Work order:
Your answer must consist of exactly the lines below, starting with the line with "green camera: 4 -> 5" and going on through the line with "yellow watering can: 6 -> 3", and nothing else.
Data excerpts Block Start
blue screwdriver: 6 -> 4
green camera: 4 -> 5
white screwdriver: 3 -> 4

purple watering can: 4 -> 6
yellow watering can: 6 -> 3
Data excerpts Block End
Data excerpts Block Start
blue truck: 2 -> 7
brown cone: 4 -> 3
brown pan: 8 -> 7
Data excerpts Block End
Reply to the exercise:
green camera: 4 -> 5
white screwdriver: 3 -> 4

purple watering can: 4 -> 6
yellow watering can: 6 -> 3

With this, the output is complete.